(Records excerpted from a collection)
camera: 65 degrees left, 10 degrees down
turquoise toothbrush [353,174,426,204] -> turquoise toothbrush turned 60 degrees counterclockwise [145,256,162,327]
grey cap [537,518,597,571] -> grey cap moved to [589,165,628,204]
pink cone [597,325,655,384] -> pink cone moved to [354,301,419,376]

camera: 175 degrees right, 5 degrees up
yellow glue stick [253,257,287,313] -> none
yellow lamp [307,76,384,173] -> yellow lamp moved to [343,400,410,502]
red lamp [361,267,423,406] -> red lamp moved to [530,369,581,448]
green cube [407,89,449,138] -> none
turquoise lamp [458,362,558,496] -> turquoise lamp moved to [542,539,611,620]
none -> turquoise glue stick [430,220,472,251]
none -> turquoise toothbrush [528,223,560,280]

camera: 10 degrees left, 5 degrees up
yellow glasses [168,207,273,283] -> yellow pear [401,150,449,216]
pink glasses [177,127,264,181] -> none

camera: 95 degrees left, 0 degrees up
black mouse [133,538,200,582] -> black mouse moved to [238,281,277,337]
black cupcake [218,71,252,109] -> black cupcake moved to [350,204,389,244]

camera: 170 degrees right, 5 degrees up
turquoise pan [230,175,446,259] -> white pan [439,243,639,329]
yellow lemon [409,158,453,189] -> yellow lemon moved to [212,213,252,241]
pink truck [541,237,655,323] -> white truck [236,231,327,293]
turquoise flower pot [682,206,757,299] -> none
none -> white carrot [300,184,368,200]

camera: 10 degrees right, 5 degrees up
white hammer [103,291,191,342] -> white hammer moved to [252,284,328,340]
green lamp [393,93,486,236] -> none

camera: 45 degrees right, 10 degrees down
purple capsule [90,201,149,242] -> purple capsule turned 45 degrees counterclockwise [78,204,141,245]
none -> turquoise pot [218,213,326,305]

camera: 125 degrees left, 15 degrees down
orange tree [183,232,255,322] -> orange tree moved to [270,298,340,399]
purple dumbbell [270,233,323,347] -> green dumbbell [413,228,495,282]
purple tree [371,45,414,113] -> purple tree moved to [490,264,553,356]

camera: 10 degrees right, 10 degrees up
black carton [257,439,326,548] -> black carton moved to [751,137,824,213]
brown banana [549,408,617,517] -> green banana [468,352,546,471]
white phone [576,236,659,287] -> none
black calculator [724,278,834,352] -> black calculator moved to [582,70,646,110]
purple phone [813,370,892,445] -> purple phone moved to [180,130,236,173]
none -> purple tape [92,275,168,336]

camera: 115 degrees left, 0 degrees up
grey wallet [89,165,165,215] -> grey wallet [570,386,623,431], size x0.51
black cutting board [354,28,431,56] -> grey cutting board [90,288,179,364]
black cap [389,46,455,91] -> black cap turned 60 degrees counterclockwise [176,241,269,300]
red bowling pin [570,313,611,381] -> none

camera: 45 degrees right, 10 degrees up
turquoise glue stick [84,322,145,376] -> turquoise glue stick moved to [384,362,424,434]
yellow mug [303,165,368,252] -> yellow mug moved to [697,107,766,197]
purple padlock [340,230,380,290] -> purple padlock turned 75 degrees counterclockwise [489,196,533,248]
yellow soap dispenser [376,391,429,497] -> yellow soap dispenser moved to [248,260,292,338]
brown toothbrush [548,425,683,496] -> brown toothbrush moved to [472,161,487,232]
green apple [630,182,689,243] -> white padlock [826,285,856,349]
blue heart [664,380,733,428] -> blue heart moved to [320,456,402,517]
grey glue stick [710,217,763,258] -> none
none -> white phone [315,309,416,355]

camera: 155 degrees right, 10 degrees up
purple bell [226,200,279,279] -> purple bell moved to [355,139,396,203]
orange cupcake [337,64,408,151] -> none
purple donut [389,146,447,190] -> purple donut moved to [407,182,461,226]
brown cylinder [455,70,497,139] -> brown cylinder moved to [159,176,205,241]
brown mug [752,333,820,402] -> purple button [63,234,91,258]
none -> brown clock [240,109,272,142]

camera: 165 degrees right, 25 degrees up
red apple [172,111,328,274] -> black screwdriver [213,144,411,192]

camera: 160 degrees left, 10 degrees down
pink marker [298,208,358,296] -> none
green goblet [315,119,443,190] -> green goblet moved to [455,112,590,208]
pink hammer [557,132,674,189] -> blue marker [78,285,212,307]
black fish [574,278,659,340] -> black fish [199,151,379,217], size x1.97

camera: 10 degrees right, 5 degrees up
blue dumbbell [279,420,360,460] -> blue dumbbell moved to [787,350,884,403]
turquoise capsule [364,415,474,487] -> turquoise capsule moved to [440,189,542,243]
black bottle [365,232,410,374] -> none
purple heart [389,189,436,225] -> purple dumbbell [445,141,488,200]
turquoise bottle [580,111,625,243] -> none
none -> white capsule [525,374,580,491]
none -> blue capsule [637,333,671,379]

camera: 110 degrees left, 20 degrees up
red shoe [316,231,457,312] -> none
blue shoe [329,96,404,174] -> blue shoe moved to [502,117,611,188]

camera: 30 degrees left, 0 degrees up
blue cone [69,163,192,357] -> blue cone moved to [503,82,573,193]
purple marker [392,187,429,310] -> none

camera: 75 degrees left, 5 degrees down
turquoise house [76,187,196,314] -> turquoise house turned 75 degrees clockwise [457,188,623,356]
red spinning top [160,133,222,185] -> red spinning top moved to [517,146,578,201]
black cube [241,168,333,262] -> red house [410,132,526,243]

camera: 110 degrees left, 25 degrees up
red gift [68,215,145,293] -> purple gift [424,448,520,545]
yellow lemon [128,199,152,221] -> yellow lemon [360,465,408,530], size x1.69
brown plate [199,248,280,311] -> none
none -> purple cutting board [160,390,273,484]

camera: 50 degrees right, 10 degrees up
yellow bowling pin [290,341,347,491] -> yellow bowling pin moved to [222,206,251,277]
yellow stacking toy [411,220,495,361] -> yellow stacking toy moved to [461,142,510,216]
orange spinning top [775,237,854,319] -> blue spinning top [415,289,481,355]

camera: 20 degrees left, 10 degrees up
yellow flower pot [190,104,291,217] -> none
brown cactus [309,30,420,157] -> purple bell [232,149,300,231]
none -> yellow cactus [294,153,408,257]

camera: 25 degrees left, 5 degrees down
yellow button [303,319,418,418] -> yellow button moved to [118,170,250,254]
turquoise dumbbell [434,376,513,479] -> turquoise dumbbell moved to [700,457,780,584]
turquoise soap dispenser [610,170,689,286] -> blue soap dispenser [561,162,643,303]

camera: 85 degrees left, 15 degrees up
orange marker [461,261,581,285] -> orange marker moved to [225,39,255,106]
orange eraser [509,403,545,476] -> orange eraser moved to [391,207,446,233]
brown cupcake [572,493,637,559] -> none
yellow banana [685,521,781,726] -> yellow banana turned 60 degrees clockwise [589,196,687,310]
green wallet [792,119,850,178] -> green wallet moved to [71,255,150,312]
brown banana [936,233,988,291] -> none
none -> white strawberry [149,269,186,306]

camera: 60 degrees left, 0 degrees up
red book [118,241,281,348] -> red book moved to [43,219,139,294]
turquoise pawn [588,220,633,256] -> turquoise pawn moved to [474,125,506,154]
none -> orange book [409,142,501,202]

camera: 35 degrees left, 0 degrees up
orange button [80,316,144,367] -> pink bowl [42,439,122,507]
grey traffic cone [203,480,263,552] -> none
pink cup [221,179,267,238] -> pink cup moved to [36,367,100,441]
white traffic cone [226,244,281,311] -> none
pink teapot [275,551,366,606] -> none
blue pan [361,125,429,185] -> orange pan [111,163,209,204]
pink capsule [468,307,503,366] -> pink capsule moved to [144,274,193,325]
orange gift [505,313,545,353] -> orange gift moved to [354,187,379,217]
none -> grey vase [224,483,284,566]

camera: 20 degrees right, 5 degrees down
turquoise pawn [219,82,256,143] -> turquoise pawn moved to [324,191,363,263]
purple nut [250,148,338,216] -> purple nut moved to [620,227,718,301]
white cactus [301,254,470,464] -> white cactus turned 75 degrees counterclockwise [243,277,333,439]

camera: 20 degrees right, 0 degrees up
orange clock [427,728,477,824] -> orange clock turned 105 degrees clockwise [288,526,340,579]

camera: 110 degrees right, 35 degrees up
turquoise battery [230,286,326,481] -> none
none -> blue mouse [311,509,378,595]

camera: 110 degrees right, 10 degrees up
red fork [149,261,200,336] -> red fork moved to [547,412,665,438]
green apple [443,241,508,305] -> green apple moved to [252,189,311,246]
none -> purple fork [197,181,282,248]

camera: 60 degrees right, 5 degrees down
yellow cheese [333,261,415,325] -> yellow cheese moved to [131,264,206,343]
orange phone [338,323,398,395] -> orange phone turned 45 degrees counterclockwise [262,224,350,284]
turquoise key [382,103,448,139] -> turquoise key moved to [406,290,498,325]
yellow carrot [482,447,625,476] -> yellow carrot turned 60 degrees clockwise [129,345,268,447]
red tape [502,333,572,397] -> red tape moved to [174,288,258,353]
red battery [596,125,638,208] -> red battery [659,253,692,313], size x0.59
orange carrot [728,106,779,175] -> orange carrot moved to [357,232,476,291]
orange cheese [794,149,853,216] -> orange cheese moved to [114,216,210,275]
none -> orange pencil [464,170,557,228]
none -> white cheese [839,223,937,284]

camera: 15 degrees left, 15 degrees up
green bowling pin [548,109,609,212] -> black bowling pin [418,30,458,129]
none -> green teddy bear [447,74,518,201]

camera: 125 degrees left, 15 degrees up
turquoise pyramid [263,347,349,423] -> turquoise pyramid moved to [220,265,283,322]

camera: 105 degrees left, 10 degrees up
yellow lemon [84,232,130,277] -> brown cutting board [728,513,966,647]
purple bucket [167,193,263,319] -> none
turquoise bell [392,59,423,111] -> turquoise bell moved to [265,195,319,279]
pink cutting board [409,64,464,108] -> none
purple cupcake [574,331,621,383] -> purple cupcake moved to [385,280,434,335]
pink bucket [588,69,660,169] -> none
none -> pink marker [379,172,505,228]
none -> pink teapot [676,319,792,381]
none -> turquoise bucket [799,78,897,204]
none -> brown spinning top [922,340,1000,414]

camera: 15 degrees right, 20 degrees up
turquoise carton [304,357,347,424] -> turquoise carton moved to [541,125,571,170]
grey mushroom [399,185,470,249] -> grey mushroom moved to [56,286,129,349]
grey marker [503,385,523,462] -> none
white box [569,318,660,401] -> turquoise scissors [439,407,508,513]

YOUR ASSIGNMENT
Check each line above for the string "battery" and copy every line that has it.

REPLY
turquoise battery [230,286,326,481] -> none
red battery [596,125,638,208] -> red battery [659,253,692,313], size x0.59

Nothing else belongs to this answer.